Copy each of the entries below faithfully, setting aside any pictures.

RECORDS SHOWN START

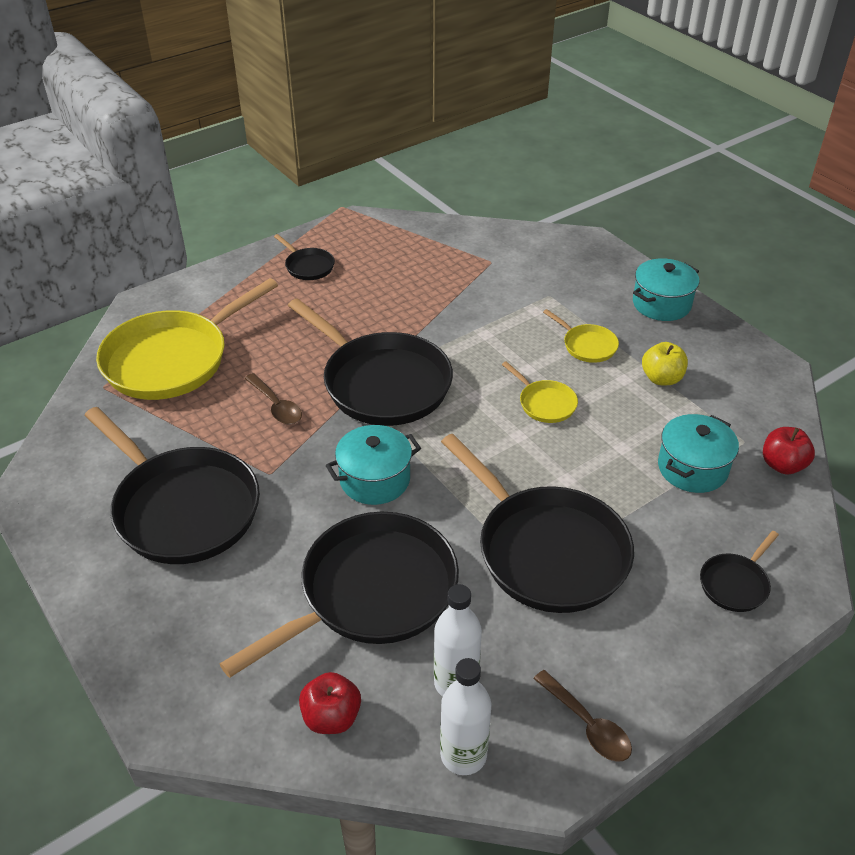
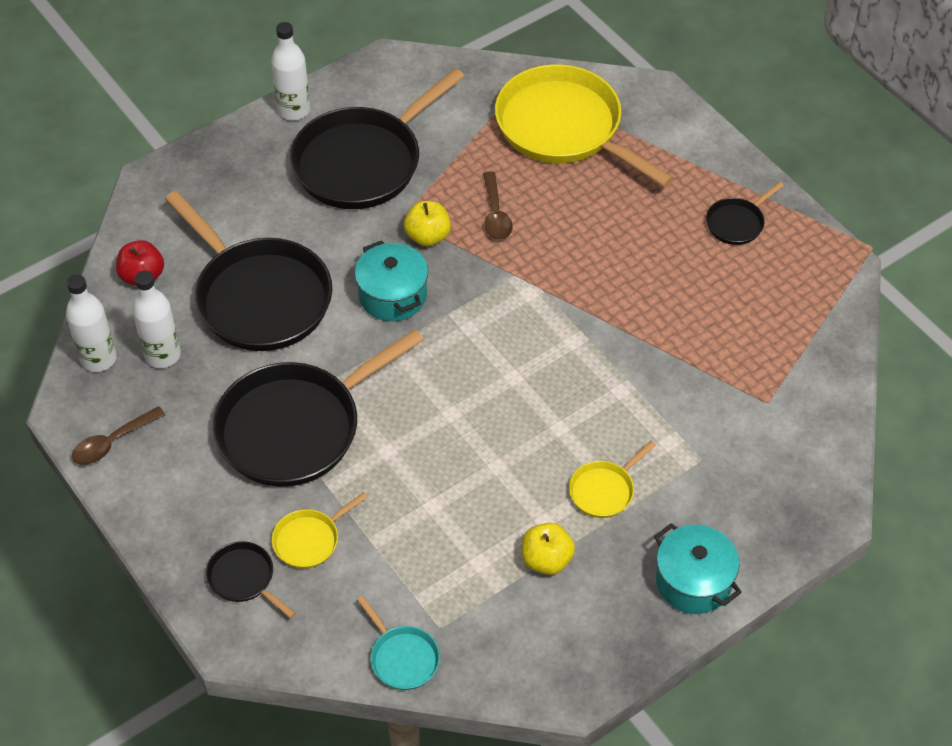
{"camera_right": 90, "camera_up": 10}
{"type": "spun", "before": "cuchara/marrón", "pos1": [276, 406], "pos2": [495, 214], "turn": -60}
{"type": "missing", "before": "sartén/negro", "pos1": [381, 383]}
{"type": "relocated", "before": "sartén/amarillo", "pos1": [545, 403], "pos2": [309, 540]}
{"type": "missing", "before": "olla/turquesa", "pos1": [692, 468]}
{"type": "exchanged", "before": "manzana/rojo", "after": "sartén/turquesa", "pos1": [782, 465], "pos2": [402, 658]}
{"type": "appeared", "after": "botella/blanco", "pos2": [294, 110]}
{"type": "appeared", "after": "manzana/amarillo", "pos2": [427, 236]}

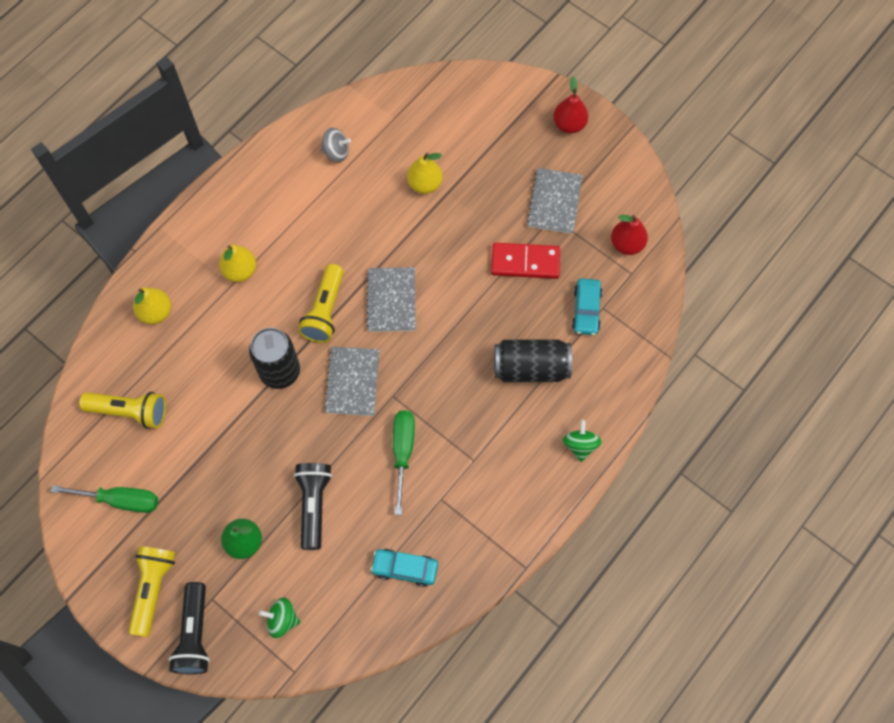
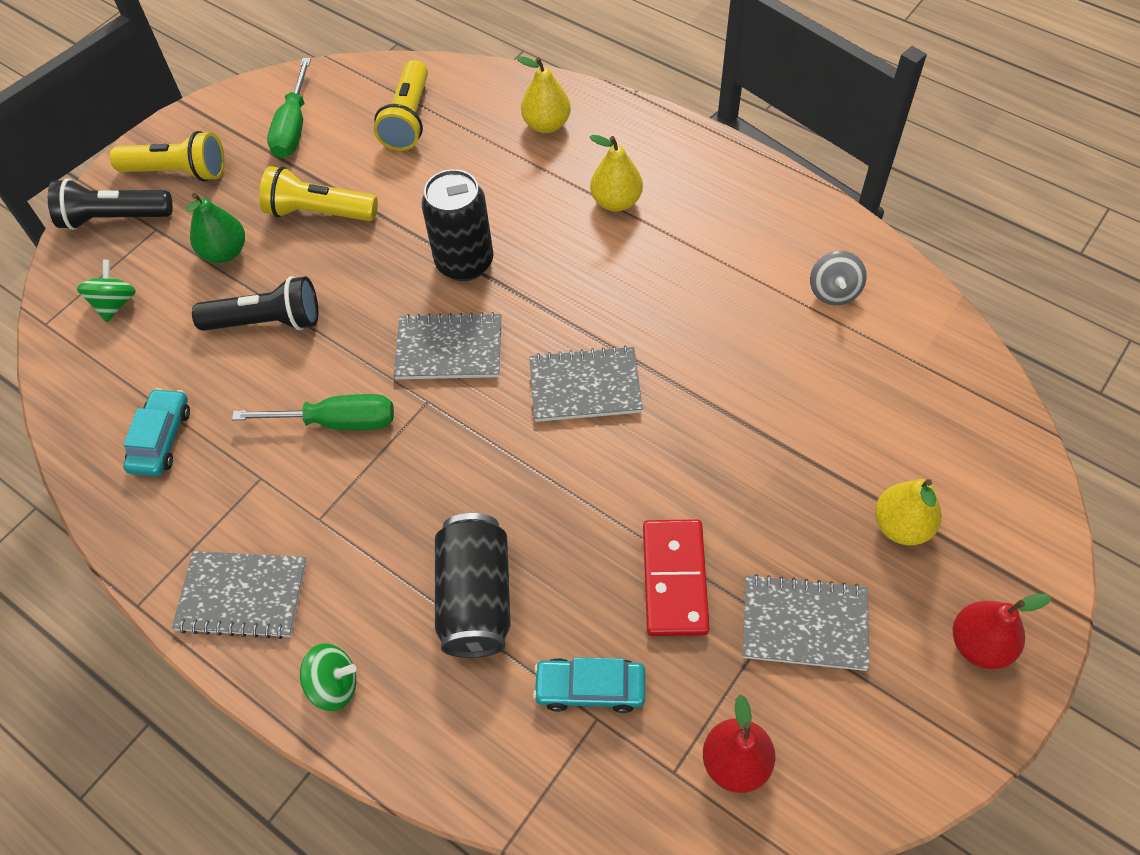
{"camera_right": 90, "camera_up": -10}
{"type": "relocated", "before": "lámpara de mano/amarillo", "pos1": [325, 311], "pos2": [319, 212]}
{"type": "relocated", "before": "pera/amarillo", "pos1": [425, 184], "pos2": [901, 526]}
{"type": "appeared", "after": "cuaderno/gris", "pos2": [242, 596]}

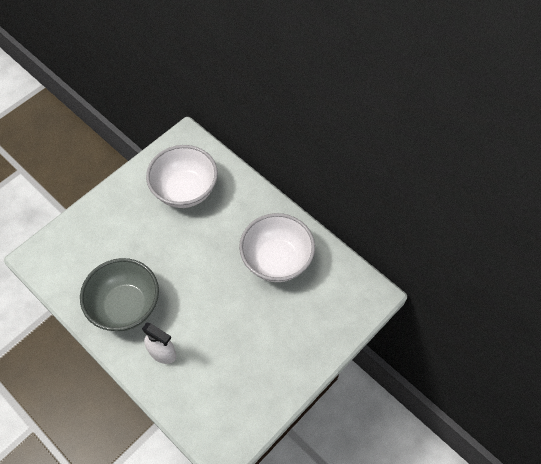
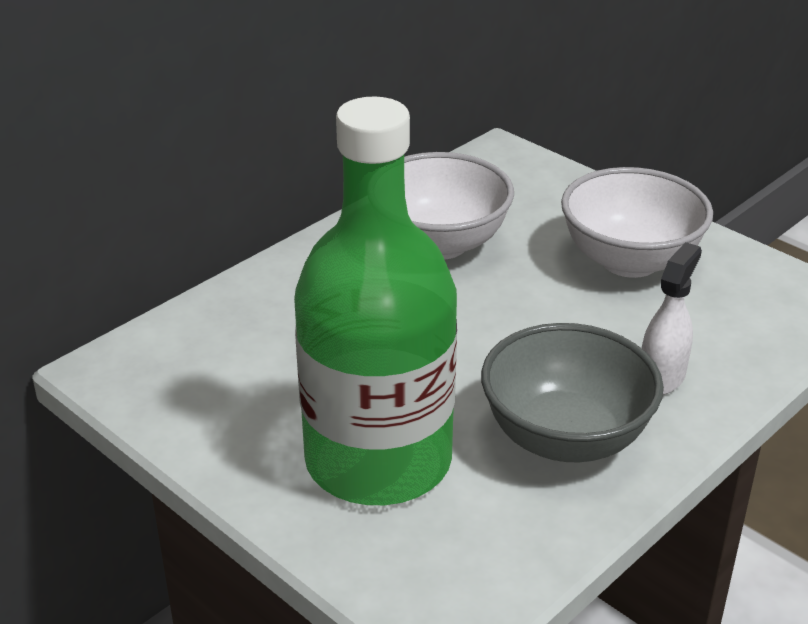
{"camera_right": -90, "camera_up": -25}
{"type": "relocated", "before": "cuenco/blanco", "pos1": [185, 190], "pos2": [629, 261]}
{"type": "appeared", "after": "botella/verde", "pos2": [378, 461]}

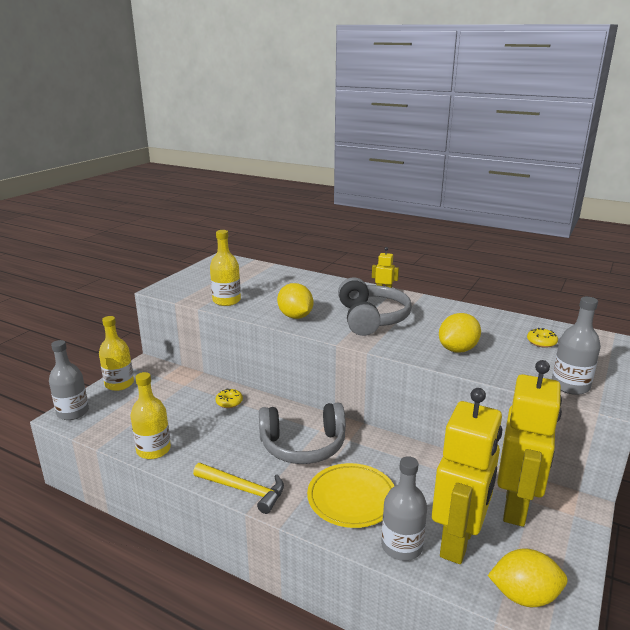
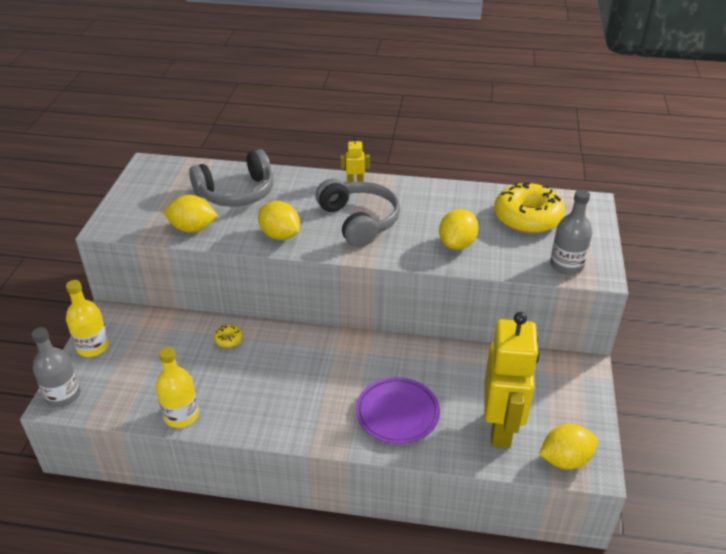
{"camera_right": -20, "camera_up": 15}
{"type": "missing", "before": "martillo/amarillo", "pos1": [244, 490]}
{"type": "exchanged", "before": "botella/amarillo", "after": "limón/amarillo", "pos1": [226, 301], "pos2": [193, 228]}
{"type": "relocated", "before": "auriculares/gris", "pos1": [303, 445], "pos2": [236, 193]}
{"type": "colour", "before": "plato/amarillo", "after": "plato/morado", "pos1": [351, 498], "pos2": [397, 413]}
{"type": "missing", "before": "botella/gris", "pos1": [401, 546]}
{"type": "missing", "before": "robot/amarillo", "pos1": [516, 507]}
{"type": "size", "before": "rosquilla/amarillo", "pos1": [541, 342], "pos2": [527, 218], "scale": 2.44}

RECORDS SHOWN END

**ANSWER SECTION**
{"camera_right": 90, "camera_up": 10}
{"type": "spun", "before": "cuchara/marrón", "pos1": [276, 406], "pos2": [495, 214], "turn": -60}
{"type": "missing", "before": "sartén/negro", "pos1": [381, 383]}
{"type": "relocated", "before": "sartén/amarillo", "pos1": [545, 403], "pos2": [309, 540]}
{"type": "missing", "before": "olla/turquesa", "pos1": [692, 468]}
{"type": "exchanged", "before": "manzana/rojo", "after": "sartén/turquesa", "pos1": [782, 465], "pos2": [402, 658]}
{"type": "appeared", "after": "botella/blanco", "pos2": [294, 110]}
{"type": "appeared", "after": "manzana/amarillo", "pos2": [427, 236]}

{"camera_right": 90, "camera_up": -10}
{"type": "relocated", "before": "lámpara de mano/amarillo", "pos1": [325, 311], "pos2": [319, 212]}
{"type": "relocated", "before": "pera/amarillo", "pos1": [425, 184], "pos2": [901, 526]}
{"type": "appeared", "after": "cuaderno/gris", "pos2": [242, 596]}

{"camera_right": -90, "camera_up": -25}
{"type": "relocated", "before": "cuenco/blanco", "pos1": [185, 190], "pos2": [629, 261]}
{"type": "appeared", "after": "botella/verde", "pos2": [378, 461]}

{"camera_right": -20, "camera_up": 15}
{"type": "missing", "before": "martillo/amarillo", "pos1": [244, 490]}
{"type": "exchanged", "before": "botella/amarillo", "after": "limón/amarillo", "pos1": [226, 301], "pos2": [193, 228]}
{"type": "relocated", "before": "auriculares/gris", "pos1": [303, 445], "pos2": [236, 193]}
{"type": "colour", "before": "plato/amarillo", "after": "plato/morado", "pos1": [351, 498], "pos2": [397, 413]}
{"type": "missing", "before": "botella/gris", "pos1": [401, 546]}
{"type": "missing", "before": "robot/amarillo", "pos1": [516, 507]}
{"type": "size", "before": "rosquilla/amarillo", "pos1": [541, 342], "pos2": [527, 218], "scale": 2.44}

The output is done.